▶ [How to complete this task] Reproduce exactly the lines of the material beneath, from the line that contains "The white teapot" to the line that contains "The yellow fork", both included, and no other lines.
*** Begin section ***
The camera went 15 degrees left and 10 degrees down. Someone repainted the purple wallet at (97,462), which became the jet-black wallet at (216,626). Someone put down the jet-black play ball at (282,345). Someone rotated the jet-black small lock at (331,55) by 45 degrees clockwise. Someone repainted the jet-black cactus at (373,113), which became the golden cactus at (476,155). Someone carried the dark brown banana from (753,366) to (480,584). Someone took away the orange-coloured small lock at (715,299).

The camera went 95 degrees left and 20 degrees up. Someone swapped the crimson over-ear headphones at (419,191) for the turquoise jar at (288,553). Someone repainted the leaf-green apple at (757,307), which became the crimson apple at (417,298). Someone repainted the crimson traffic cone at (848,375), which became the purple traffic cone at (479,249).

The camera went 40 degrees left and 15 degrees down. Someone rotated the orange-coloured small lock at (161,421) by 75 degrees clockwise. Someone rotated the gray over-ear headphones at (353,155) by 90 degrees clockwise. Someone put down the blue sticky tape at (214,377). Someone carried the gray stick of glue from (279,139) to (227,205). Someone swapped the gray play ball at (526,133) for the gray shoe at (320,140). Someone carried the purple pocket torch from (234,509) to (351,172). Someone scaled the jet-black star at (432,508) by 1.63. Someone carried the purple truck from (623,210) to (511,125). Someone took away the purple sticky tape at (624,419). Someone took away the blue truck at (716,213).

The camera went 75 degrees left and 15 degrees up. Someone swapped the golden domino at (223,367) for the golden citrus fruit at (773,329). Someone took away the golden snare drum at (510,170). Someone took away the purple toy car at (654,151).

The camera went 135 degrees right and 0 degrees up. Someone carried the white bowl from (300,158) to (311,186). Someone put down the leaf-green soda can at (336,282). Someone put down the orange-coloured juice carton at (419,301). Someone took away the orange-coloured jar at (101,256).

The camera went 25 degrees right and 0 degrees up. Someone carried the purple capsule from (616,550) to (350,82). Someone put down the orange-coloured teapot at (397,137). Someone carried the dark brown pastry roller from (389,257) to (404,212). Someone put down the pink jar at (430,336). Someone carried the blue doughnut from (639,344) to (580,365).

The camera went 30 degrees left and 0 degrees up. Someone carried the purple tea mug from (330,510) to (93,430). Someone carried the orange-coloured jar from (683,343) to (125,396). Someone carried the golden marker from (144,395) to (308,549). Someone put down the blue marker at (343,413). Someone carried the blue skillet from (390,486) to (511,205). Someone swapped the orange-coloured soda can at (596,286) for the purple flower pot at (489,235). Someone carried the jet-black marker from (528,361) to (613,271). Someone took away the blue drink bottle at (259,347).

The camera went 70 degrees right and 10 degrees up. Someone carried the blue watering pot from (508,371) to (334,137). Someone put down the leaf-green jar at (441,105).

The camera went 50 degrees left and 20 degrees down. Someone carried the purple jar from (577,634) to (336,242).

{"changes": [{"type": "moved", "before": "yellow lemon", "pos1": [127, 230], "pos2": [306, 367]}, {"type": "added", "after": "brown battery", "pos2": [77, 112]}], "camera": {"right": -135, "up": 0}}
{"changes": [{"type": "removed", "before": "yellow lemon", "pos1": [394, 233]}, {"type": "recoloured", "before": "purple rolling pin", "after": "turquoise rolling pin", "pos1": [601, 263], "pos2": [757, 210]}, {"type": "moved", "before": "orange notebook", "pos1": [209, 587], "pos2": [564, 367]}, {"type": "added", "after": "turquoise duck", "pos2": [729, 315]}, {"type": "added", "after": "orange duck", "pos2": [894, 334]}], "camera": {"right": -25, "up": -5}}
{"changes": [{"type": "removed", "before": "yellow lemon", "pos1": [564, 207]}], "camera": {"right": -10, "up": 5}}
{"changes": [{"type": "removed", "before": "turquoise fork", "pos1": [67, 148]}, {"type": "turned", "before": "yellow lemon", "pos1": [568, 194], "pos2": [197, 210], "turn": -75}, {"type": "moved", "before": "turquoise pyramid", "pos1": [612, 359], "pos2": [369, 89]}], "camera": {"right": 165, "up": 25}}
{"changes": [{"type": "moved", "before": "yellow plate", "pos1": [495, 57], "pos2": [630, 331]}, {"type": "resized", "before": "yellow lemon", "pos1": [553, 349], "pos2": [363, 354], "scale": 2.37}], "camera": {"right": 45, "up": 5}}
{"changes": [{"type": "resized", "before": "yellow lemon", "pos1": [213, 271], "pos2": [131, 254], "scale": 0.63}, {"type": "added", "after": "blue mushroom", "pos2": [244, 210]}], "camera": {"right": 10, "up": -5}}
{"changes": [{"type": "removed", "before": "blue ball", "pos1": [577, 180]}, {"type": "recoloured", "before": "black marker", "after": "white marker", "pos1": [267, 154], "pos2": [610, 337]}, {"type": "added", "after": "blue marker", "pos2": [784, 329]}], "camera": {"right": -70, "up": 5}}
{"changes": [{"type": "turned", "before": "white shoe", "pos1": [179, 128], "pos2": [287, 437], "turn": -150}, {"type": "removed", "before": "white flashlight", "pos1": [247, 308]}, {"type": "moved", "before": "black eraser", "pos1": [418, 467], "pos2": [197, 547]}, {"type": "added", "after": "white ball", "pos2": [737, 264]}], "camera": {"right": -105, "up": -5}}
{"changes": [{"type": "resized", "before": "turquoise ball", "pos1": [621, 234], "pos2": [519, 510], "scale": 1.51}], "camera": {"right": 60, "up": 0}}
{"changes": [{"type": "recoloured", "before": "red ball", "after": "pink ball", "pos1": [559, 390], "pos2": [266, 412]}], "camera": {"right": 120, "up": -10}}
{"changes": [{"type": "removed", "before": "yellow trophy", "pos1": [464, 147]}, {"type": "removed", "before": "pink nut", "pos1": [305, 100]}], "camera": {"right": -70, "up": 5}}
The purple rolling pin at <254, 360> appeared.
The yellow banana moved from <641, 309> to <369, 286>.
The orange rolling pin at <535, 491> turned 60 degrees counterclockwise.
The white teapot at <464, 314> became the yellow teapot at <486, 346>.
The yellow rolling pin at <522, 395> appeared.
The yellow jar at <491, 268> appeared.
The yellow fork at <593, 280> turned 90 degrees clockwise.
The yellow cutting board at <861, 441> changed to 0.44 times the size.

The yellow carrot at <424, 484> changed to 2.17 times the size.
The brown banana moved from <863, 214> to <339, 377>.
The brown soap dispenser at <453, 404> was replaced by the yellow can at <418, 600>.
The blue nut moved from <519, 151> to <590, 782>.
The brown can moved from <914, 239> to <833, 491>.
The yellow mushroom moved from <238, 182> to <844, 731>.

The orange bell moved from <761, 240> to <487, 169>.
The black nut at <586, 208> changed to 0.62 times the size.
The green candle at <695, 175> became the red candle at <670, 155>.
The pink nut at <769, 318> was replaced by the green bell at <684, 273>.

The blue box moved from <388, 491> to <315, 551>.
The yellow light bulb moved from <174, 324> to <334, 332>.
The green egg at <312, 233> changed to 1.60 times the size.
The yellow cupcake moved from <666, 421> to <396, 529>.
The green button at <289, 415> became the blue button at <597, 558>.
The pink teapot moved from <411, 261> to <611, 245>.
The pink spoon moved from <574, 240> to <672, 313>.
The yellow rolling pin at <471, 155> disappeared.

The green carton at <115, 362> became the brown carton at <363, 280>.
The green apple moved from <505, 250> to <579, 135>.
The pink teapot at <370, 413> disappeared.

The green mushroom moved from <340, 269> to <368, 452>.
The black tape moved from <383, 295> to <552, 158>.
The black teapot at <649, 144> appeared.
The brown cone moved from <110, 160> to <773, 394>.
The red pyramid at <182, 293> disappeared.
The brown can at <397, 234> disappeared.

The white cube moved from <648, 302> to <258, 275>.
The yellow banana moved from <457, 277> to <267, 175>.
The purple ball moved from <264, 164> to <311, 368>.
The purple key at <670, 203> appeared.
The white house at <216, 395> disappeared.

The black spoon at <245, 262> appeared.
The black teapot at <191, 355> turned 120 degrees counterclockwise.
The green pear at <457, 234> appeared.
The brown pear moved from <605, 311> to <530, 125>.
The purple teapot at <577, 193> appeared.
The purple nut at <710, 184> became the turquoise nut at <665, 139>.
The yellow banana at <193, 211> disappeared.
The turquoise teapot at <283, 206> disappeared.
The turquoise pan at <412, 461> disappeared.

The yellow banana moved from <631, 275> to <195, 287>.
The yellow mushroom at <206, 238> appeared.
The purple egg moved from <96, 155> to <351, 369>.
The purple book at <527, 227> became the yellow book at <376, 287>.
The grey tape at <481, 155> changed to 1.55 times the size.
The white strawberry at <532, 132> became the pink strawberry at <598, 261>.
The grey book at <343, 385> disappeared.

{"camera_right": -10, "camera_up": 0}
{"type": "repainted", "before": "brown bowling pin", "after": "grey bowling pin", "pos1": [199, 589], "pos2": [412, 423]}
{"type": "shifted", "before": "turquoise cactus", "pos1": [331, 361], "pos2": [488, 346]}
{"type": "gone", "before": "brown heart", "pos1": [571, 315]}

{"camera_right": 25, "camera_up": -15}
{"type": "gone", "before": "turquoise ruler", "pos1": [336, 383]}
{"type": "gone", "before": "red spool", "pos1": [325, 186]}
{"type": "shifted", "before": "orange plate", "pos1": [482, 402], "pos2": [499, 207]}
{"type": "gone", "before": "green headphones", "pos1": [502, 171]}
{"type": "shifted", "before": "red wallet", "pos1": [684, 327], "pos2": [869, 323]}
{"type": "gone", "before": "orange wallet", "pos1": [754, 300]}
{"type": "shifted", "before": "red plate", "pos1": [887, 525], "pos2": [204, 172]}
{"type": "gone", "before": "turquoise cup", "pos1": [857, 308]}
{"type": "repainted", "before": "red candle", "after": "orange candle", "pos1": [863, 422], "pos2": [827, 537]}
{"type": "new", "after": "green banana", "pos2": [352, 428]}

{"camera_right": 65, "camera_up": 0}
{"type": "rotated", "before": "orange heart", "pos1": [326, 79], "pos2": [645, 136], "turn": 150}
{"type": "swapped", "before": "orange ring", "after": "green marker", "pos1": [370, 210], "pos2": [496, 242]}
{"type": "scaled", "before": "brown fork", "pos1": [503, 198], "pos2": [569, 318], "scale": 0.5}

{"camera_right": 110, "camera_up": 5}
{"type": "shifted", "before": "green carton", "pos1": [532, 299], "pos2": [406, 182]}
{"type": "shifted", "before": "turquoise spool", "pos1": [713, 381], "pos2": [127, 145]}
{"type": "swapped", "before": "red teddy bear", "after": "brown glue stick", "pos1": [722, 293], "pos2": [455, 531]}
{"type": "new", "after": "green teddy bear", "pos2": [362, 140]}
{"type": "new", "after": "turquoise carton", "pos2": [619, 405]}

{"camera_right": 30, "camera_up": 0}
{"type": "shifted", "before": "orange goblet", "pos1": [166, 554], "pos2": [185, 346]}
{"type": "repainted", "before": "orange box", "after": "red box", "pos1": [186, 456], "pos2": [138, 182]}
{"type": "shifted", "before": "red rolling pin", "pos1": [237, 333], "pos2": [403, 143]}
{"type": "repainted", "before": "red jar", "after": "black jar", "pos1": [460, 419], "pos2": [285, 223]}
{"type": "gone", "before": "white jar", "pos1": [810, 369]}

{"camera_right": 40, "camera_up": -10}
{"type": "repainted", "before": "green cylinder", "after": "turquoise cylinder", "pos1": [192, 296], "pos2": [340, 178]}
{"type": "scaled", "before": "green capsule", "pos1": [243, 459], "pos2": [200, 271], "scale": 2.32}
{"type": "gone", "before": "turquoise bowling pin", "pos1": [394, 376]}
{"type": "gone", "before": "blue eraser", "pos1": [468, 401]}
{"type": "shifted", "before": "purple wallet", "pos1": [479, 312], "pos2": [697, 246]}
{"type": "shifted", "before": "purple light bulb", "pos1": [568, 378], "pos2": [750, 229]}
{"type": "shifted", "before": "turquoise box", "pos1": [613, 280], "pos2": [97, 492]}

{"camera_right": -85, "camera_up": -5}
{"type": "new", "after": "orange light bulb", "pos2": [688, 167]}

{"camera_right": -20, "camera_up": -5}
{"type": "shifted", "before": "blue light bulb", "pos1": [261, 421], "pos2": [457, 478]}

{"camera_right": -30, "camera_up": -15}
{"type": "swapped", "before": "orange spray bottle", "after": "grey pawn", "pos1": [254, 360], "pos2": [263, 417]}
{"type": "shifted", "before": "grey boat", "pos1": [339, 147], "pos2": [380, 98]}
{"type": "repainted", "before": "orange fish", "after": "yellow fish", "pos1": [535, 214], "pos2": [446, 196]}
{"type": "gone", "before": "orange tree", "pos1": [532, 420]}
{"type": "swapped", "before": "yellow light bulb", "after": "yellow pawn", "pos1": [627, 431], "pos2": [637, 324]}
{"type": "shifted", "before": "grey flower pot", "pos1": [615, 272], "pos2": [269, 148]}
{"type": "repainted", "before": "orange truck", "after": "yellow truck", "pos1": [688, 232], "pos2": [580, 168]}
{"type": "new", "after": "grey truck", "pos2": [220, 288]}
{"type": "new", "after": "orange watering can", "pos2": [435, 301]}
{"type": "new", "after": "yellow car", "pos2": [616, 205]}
*** End section ***
▶ [Written response]
The white teapot at <464, 314> became the yellow teapot at <486, 346>.
The yellow rolling pin at <522, 395> appeared.
The yellow jar at <491, 268> appeared.
The yellow fork at <593, 280> turned 90 degrees clockwise.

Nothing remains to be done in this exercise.